*Task to complete*: Please go through the records below and return every line holding the word "moved".
-------- Task input --------
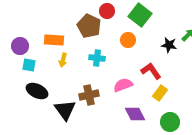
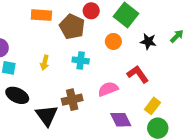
orange rectangle: (54, 40) -> (41, 15), moved
black star: (169, 45) -> (148, 41), moved
yellow rectangle: (160, 93) -> (152, 106), moved

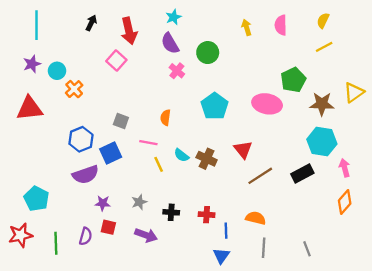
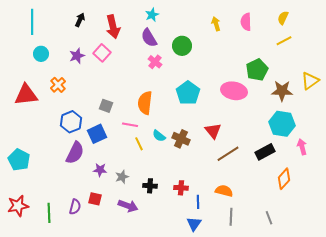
purple star: (32, 64) -> (77, 56), moved
cyan circle: (57, 71) -> (41, 54), moved
orange cross: (74, 89) -> (58, 85), moved
orange semicircle: (165, 118) -> (145, 103), size x1.6
purple semicircle: (86, 175) -> (75, 153), turned -45
cyan pentagon: (36, 199) -> (19, 160), moved
orange diamond: (345, 202) -> (284, 179), moved
purple star: (103, 203) -> (100, 170), moved

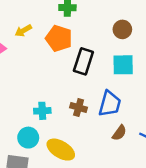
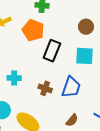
cyan cross: (42, 111) -> (14, 78), moved
brown semicircle: (119, 133) -> (72, 120), moved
--------
*Response area*:
orange rectangle: (54, 40) -> (41, 15), moved
black star: (169, 45) -> (148, 41), moved
yellow rectangle: (160, 93) -> (152, 106), moved
purple star: (32, 64) -> (77, 56), moved
cyan circle: (57, 71) -> (41, 54), moved
orange cross: (74, 89) -> (58, 85), moved
cyan pentagon: (36, 199) -> (19, 160), moved
orange diamond: (345, 202) -> (284, 179), moved
purple star: (103, 203) -> (100, 170), moved
cyan cross: (42, 111) -> (14, 78), moved
brown semicircle: (119, 133) -> (72, 120), moved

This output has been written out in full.